The problem: Pictures do not belong in the copy; restate the records below word for word.

Data provided:

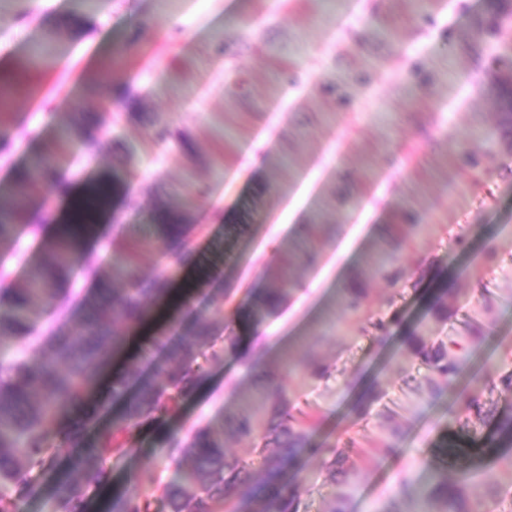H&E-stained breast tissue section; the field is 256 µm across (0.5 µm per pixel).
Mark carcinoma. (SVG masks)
Instances as JSON below:
<instances>
[{
  "label": "carcinoma",
  "mask_w": 512,
  "mask_h": 512,
  "mask_svg": "<svg viewBox=\"0 0 512 512\" xmlns=\"http://www.w3.org/2000/svg\"><path fill=\"white\" fill-rule=\"evenodd\" d=\"M79 123V145L94 146L102 127L101 117L95 112H83ZM60 185L59 168L48 155L34 156L16 180L19 192L29 196ZM109 194L110 186L101 184L76 200L70 223L62 226L52 243L42 247L40 262L26 282L4 297L0 306V343L29 337L46 303L63 293L68 274L83 255L78 248L88 231L83 220L94 217L95 205ZM30 207L29 211L0 210V241L12 237L28 212H38L35 204ZM154 219L160 228L157 240L163 245V254L175 262L191 258V225L186 223L183 211L161 204ZM119 276L125 287L117 289L105 282L98 294L82 299L74 326L52 327L31 351L0 359V512H16L17 502L30 492L24 476L26 467L51 463L49 449L43 445V428L54 421L60 406L81 403L97 375L125 343L126 334L144 312L145 301L166 290L163 279L136 275L131 262L120 269ZM209 337V327L201 317L188 318L181 323L176 337L154 338L153 346L168 352L165 362L155 366V376L144 377L139 368L131 367L112 380L107 398L125 400L127 406L109 429L87 444V461H103L114 451H124L121 438L131 428L155 422L175 410L178 401L204 374L203 365L196 362L195 348ZM406 342L425 365V380L430 388H435V380L439 379L461 395L465 378L456 353L443 343L429 347L414 333L406 336ZM277 379V374L270 375L271 386L261 398L279 419L277 455L265 459L258 471L228 454L224 440L216 437L213 430L197 432L180 449L190 461L181 482L161 485L166 512H215V504L222 505L234 496L263 500L267 507L261 512H297L288 482L280 475L293 466L308 439L291 413ZM483 454L484 449L476 447L468 434L451 436L436 449L437 462L429 467L434 472L435 495L441 507L433 512H465L457 486L448 482L447 467L456 468L460 482L467 484L477 478L479 466L475 458ZM105 479L103 470L91 468L82 483H58L52 491L57 512H85L83 483L101 485ZM106 510L151 512V502L124 493L112 497Z\"/></svg>",
  "instance_id": "cac0c4a2"
}]
</instances>
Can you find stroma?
Wrapping results in <instances>:
<instances>
[{"mask_svg": "<svg viewBox=\"0 0 512 512\" xmlns=\"http://www.w3.org/2000/svg\"><path fill=\"white\" fill-rule=\"evenodd\" d=\"M59 13L92 28L63 31L54 66L28 70L29 48ZM501 16L512 17V0H0V113L11 131L0 142V210L13 171L36 154L65 172L67 191L43 196L52 219L68 217L72 191L122 187L53 319L68 322L102 281L120 287L113 267L125 255L110 244L139 236L170 201L193 227L198 262L137 251L139 272L167 279L181 301L125 361L151 372L143 350L186 316L211 328L199 384L133 430L128 454L105 461L107 482L85 486L89 503L134 491L161 512L159 483L187 467L175 446L204 427L260 465L275 449L267 431L239 438L233 427L245 413L271 418L265 369L326 446L284 474L299 512H421L434 483L423 458L458 431L494 434L512 408L501 386L512 377V128L493 64L512 34L494 28ZM107 104L95 148H58L60 127ZM157 123L172 132L168 145L151 137ZM45 239L22 226L0 242V291L23 283ZM273 287L286 290L280 307L260 317L249 355L232 354L236 305ZM443 287L441 316L431 305ZM376 318L393 319L389 336L370 327ZM410 332L455 343L473 408L429 391ZM76 416L67 408L47 426L54 463L30 467L34 492L18 512H54L59 471L81 476L66 439ZM147 470L158 485L141 482ZM463 498L467 512H512V448L485 455Z\"/></svg>", "mask_w": 512, "mask_h": 512, "instance_id": "obj_1", "label": "stroma"}]
</instances>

Exercise solution:
H&E-stained breast tissue section; the field is 256 µm across (0.5 µm per pixel).
Mark carcinoma. (SVG masks)
Instances as JSON below:
<instances>
[{
  "label": "carcinoma",
  "mask_w": 512,
  "mask_h": 512,
  "mask_svg": "<svg viewBox=\"0 0 512 512\" xmlns=\"http://www.w3.org/2000/svg\"><path fill=\"white\" fill-rule=\"evenodd\" d=\"M79 123V145L94 146L102 127L101 117L95 112H83ZM60 185L59 168L48 155L34 156L16 180L19 192L29 196ZM109 194L110 186L101 184L76 200L70 223L62 226L52 243L42 247L40 262L26 282L4 297L0 306V343L29 337L46 303L63 293L68 274L83 255L78 248L88 231L83 220L94 217L95 205ZM30 207L29 211L0 210V241L12 237L28 212H38L35 204ZM154 219L160 228L157 240L163 245V254L175 262L191 258V225L186 223L183 211L161 204ZM119 276L125 287L117 289L105 282L98 294L82 299L74 326L52 327L31 351L0 359V512H16L17 502L30 492L24 476L26 467L51 463L49 449L43 445V428L54 421L60 406L81 403L97 375L125 343L126 334L144 312L145 301L166 290L163 279L136 275L131 262L120 269ZM209 337V327L201 317L188 318L181 323L176 337L154 338L153 346L168 352L165 362L155 366V376L144 377L139 368L131 367L112 380L107 398L125 400L127 406L109 429L87 444V461H103L114 451H124L121 438L131 428L155 422L175 410L178 401L204 374L203 365L196 362L195 348ZM406 342L425 365V380L430 388H435V380L439 379L461 395L465 378L456 353L443 343L429 347L414 333L406 336ZM277 379V374L270 375L271 386L261 398L279 419L277 455L265 459L258 471L228 454L224 440L216 437L213 430L197 432L180 449L190 461L181 482L161 485L166 512H215V504L222 505L234 496L263 500L267 507L261 512H297L288 482L280 475L293 466L308 439L291 413ZM483 454L484 449L476 447L468 434L451 436L436 449L437 462L429 467L434 472L435 495L441 507L433 512H465L457 486L448 482L447 467L456 468L460 482L467 484L477 478L479 466L475 458ZM105 479L103 470L91 468L82 483H58L52 491L57 512H85L83 483L101 485ZM106 510L151 512V502L124 493L112 497Z\"/></svg>",
  "instance_id": "cac0c4a2"
}]
</instances>
Can you find stroma?
Wrapping results in <instances>:
<instances>
[{"mask_svg": "<svg viewBox=\"0 0 512 512\" xmlns=\"http://www.w3.org/2000/svg\"><path fill=\"white\" fill-rule=\"evenodd\" d=\"M59 13L92 28L63 31L54 66L28 70L29 48ZM501 16L512 17V0H0V113L11 131L0 142V210L13 171L36 154L65 172L67 191L43 196L52 219L68 217L72 191L122 187L53 319L68 322L102 281L120 287L113 267L125 255L110 244L139 236L170 201L193 227L198 262L137 251L139 272L167 279L181 301L125 361L151 372L143 350L186 316L211 328L199 384L133 430L128 454L105 461L107 482L85 486L89 503L134 491L161 512L159 483L187 467L175 446L204 427L260 465L275 449L267 431L239 438L233 427L245 413L271 418L265 369L326 446L284 474L299 512H421L434 483L423 458L458 431L494 434L512 408L501 386L512 377V128L493 64L512 34L494 28ZM107 104L95 148H58L60 127ZM157 123L172 132L168 145L151 137ZM45 239L22 226L0 242V291L23 283ZM273 287L286 290L280 307L260 317L249 355L232 354L236 305ZM443 287L441 316L431 305ZM376 318L393 319L389 336L370 327ZM410 332L455 343L473 408L429 391ZM76 416L67 408L47 426L54 463L30 467L34 492L18 512H54L59 471L81 476L66 439ZM147 470L158 485L141 482ZM463 498L467 512H512V448L485 455Z\"/></svg>", "mask_w": 512, "mask_h": 512, "instance_id": "obj_1", "label": "stroma"}]
</instances>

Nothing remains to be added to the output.